**Your assignment**
Lines holding the string "right" in the listing below are to be copied.

=== Data to examine ===

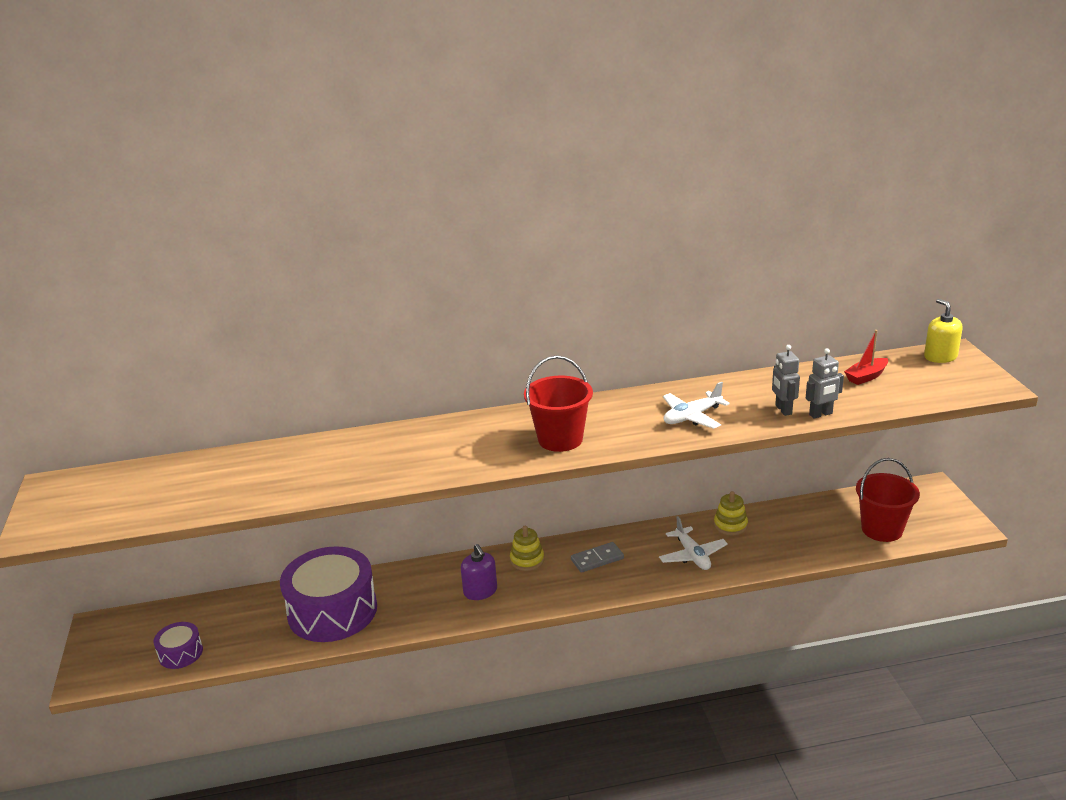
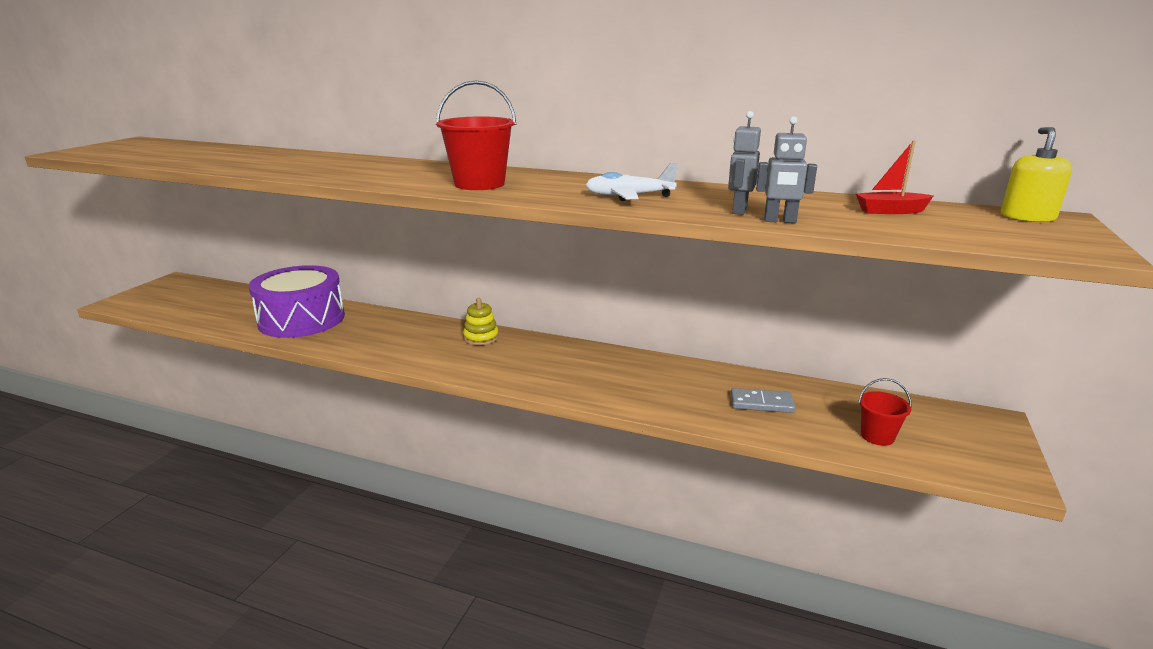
camera: 30 degrees right, 5 degrees down
purple drum [154,622,203,669] -> none
purple soap dispenser [461,544,497,600] -> none
grey domino [571,542,624,573] -> grey domino moved to [731,388,795,413]
white plane [659,516,728,570] -> none
yellow stacking toy [714,491,748,535] -> none
red bucket [856,458,920,542] -> red bucket [858,378,912,446], size x0.59

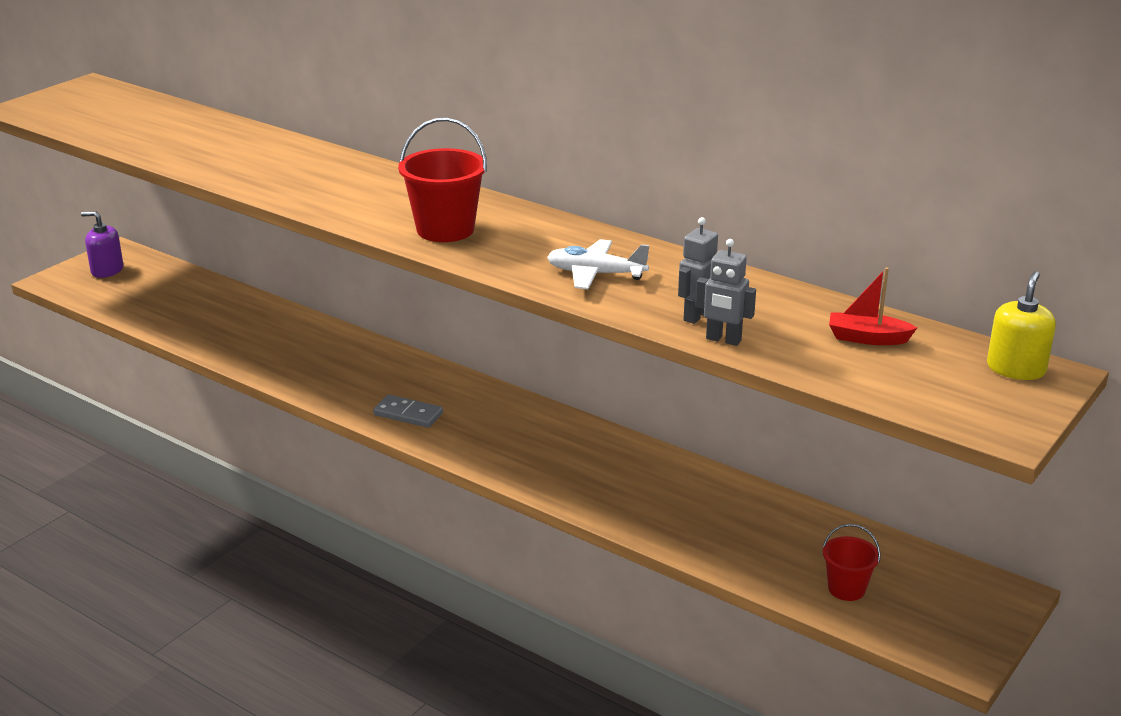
camera: 15 degrees right, 5 degrees up
purple drum [248,265,345,338] -> none
yellow stacking toy [463,298,499,346] -> none
grey domino [731,388,795,413] -> grey domino moved to [373,395,443,428]
none -> purple soap dispenser [81,211,123,278]

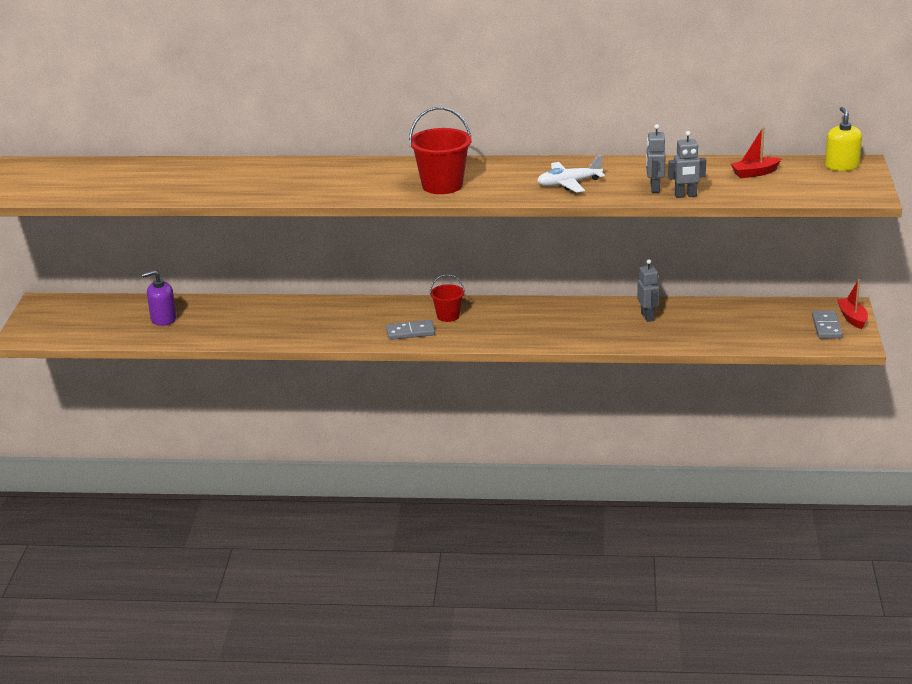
camera: 30 degrees left, 0 degrees up
purple soap dispenser [81,211,123,278] -> purple soap dispenser moved to [142,270,176,326]
red bucket [823,524,881,601] -> red bucket moved to [430,274,465,322]
none -> grey robot [637,259,659,322]
none -> grey domino [812,311,843,338]
none -> red boat [837,279,868,329]

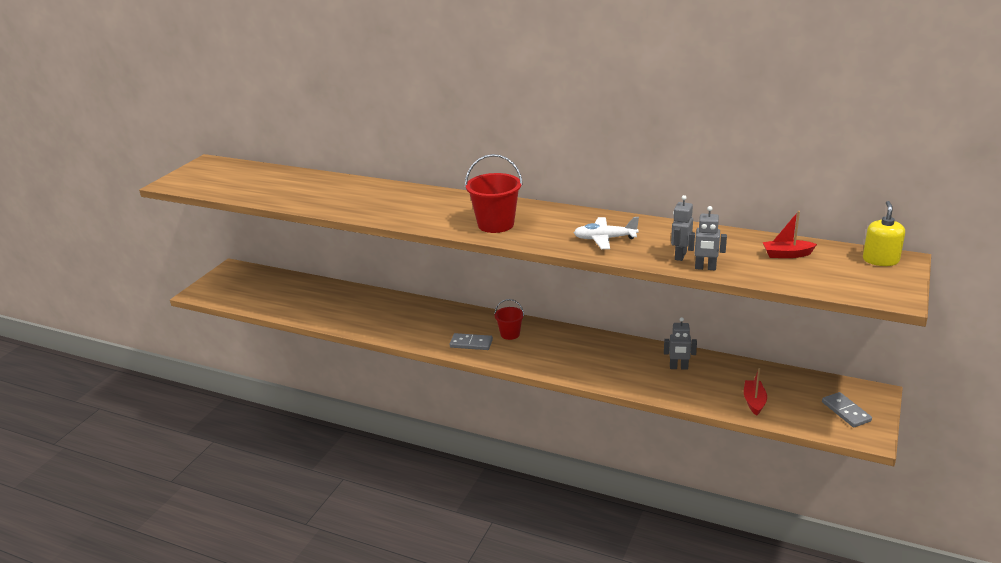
camera: 20 degrees right, 0 degrees up
purple soap dispenser [142,270,176,326] -> none
grey robot [637,259,659,322] -> grey robot turned 90 degrees clockwise [664,317,697,370]
grey domino [812,311,843,338] -> grey domino turned 45 degrees counterclockwise [822,392,872,427]
red boat [837,279,868,329] -> red boat moved to [744,368,767,416]

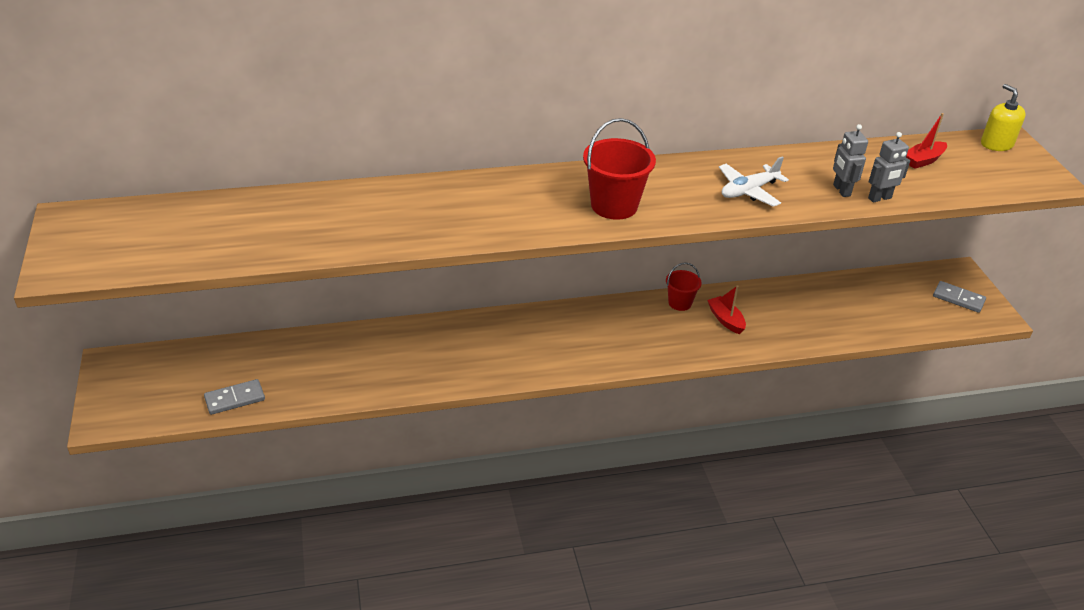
camera: 40 degrees left, 10 degrees up
grey domino [450,333,493,350] -> grey domino moved to [204,379,265,415]
red bucket [494,299,524,340] -> red bucket moved to [666,263,702,311]
grey robot [664,317,697,370] -> none
red boat [744,368,767,416] -> red boat moved to [707,285,746,334]

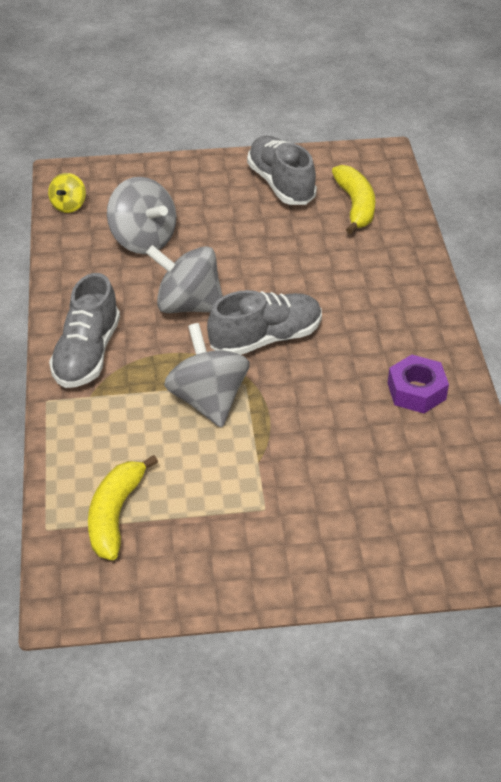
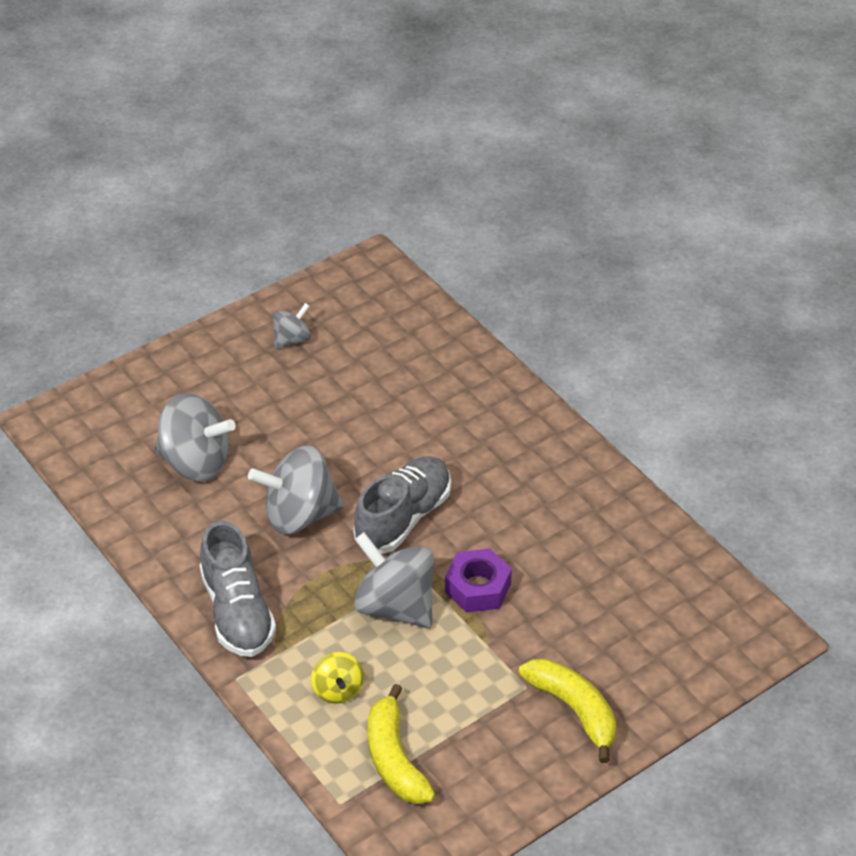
camera: 30 degrees left, 0 degrees up
yellow spinning top [48,173,86,213] -> yellow spinning top moved to [311,652,364,704]
grey shoe [247,135,317,205] -> grey spinning top [273,303,311,349]
yellow banana [332,165,375,234] -> yellow banana moved to [519,659,616,763]
purple nut [388,354,449,413] -> purple nut moved to [445,549,512,612]

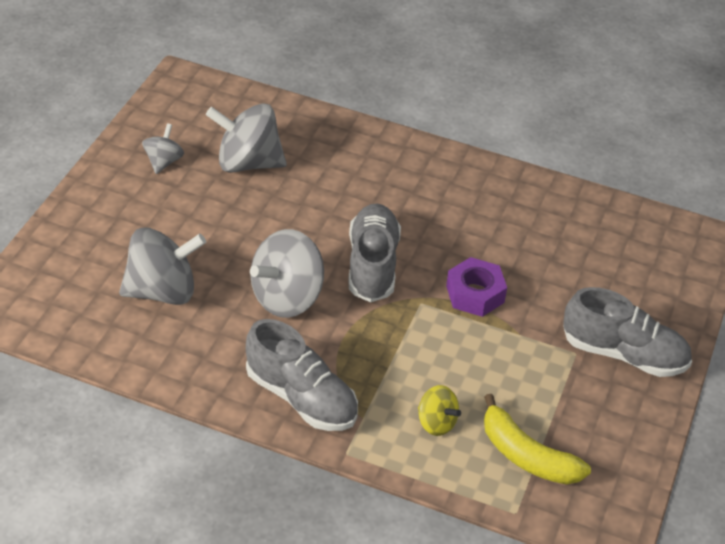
camera: 35 degrees left, 0 degrees up
grey spinning top [354,532,434,628] -> grey spinning top moved to [206,103,287,173]
yellow banana [519,659,616,763] -> grey shoe [563,287,692,377]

===

**Answer box**
camera: 30 degrees right, 5 degrees down
camera: 15 degrees right, 5 degrees up
camera: 20 degrees right, 0 degrees up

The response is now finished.